■ DATA SECTION:

# # # # # # #

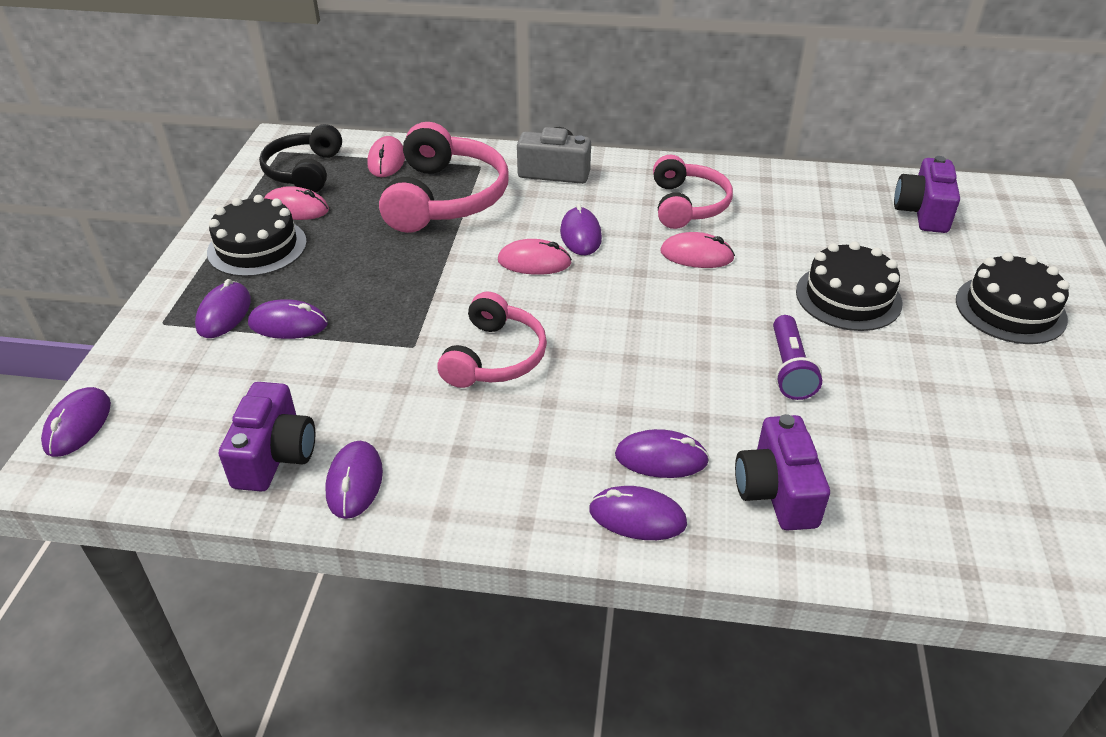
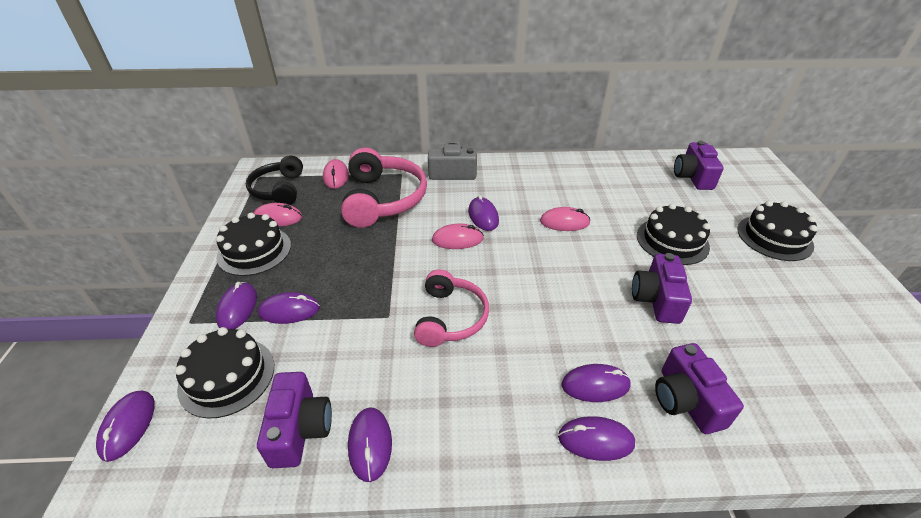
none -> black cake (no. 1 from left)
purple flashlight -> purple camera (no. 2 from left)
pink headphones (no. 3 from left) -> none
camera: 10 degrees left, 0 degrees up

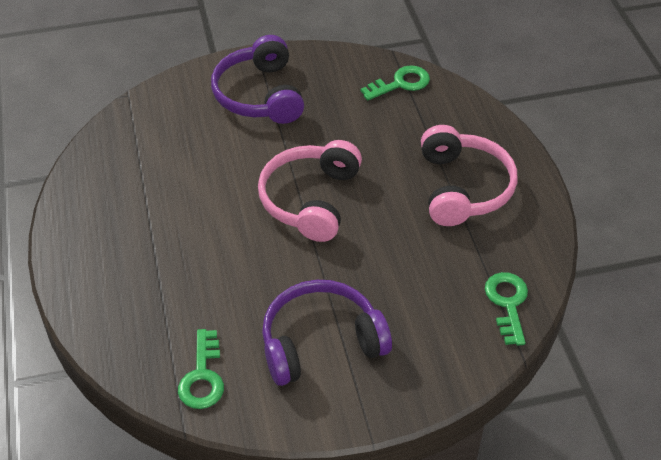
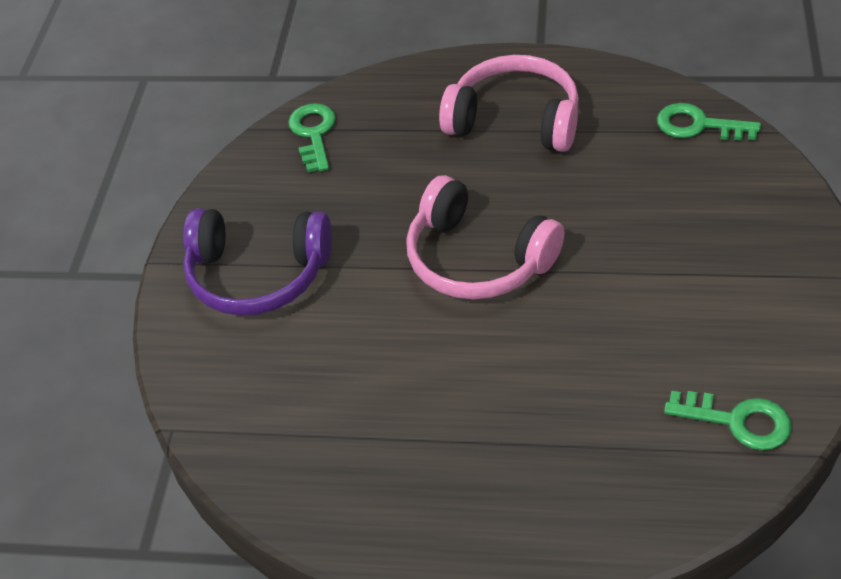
purple headphones (no. 2 from left) -> none
camera: 65 degrees left, 0 degrees up

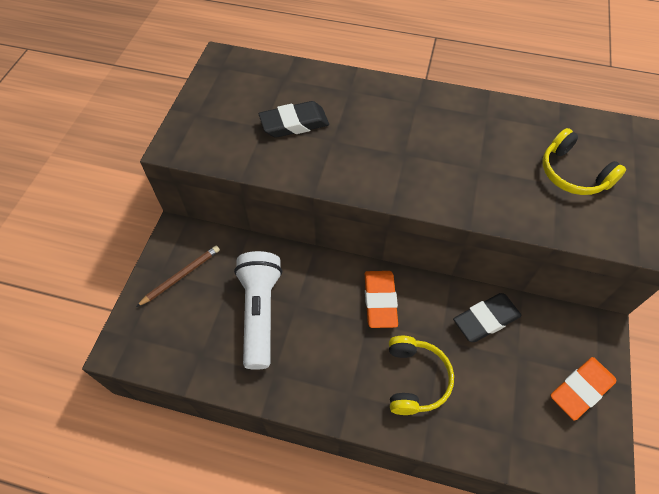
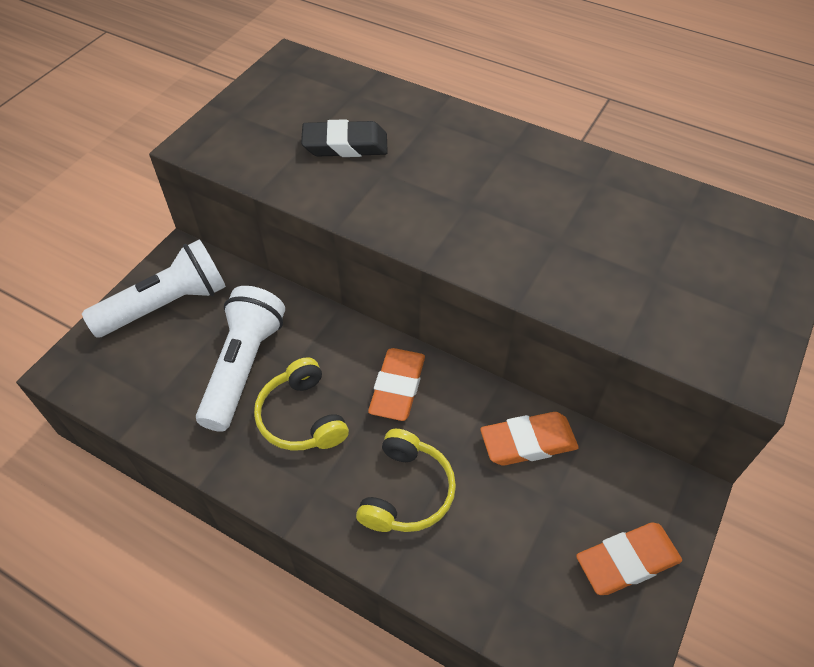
brown pencil -> white flashlight (no. 1 from left)
yellow headphones (no. 2 from left in the first image) -> yellow headphones (no. 1 from left), relocated
black eraser (no. 2 from left) -> orange eraser (no. 2 from left)
camera: 15 degrees right, 5 degrees down

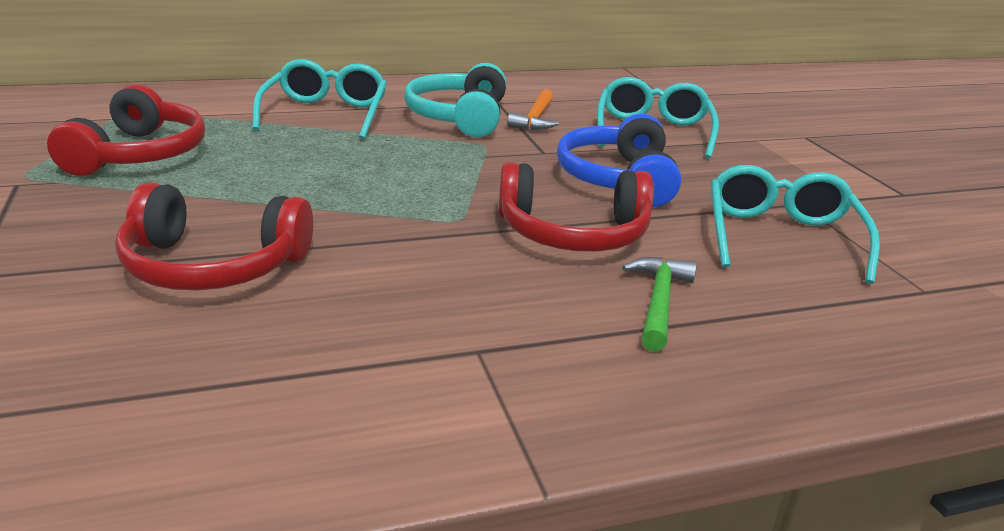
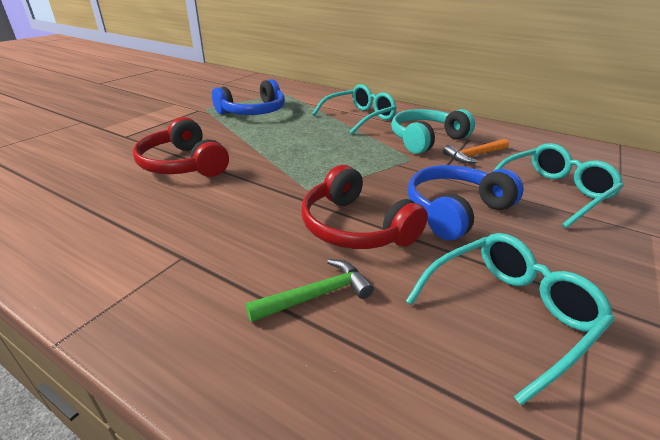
red headphones (no. 1 from left) -> blue headphones (no. 1 from left)
camera: 50 degrees right, 5 degrees up

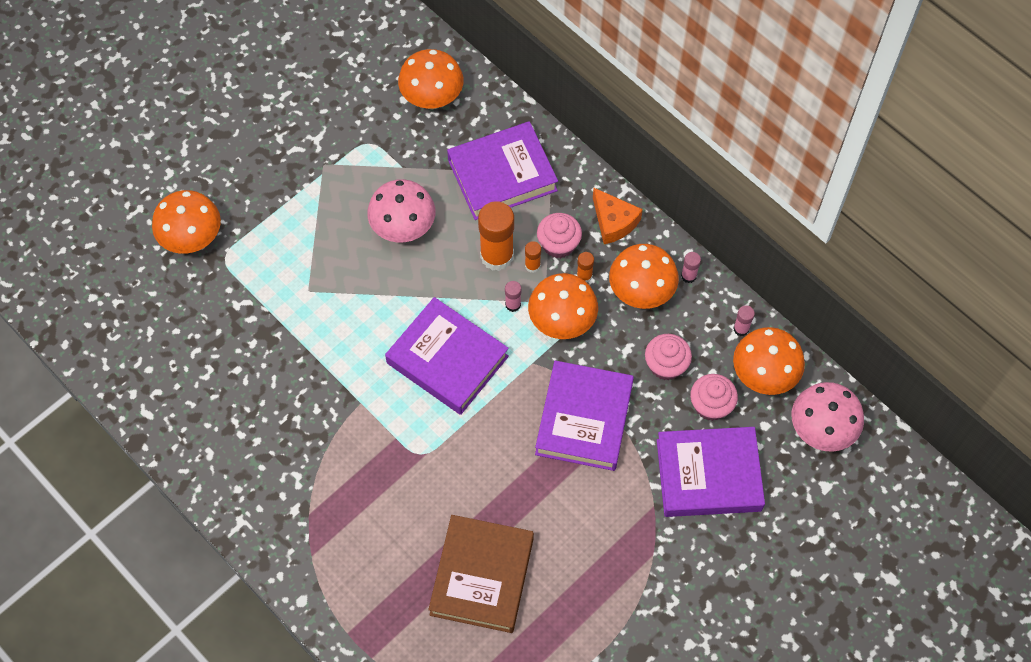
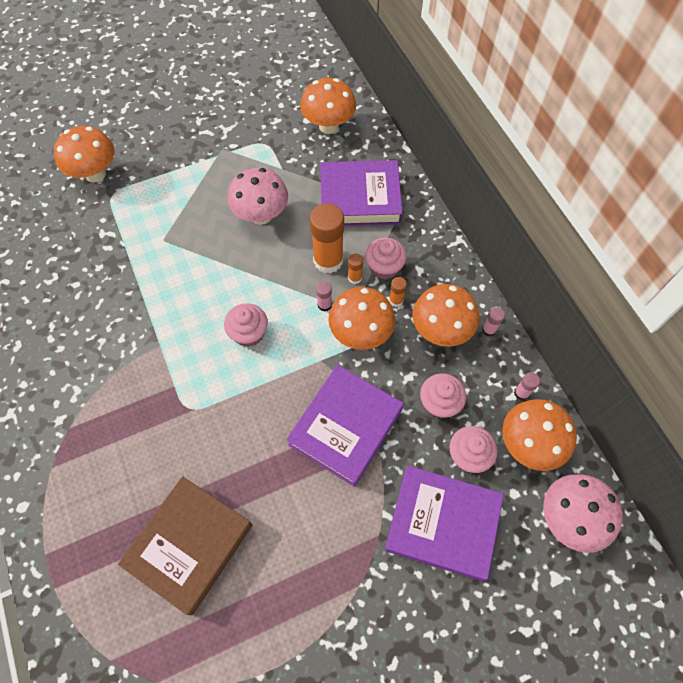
purple book (no. 1 from left) -> pink cupcake (no. 1 from left)
orange cheese -> none
camera: 20 degrees right, 0 degrees up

# # # # # # #

■ WHAT IS BEING ASKED:
Your task is to copy the entries in full and exactly, without any images.

■ REPLY TO THE EXERCISE:
none -> black cake (no. 1 from left)
purple flashlight -> purple camera (no. 2 from left)
pink headphones (no. 3 from left) -> none
camera: 10 degrees left, 0 degrees up

purple headphones (no. 2 from left) -> none
camera: 65 degrees left, 0 degrees up

brown pencil -> white flashlight (no. 1 from left)
yellow headphones (no. 2 from left in the first image) -> yellow headphones (no. 1 from left), relocated
black eraser (no. 2 from left) -> orange eraser (no. 2 from left)
camera: 15 degrees right, 5 degrees down

red headphones (no. 1 from left) -> blue headphones (no. 1 from left)
camera: 50 degrees right, 5 degrees up

purple book (no. 1 from left) -> pink cupcake (no. 1 from left)
orange cheese -> none
camera: 20 degrees right, 0 degrees up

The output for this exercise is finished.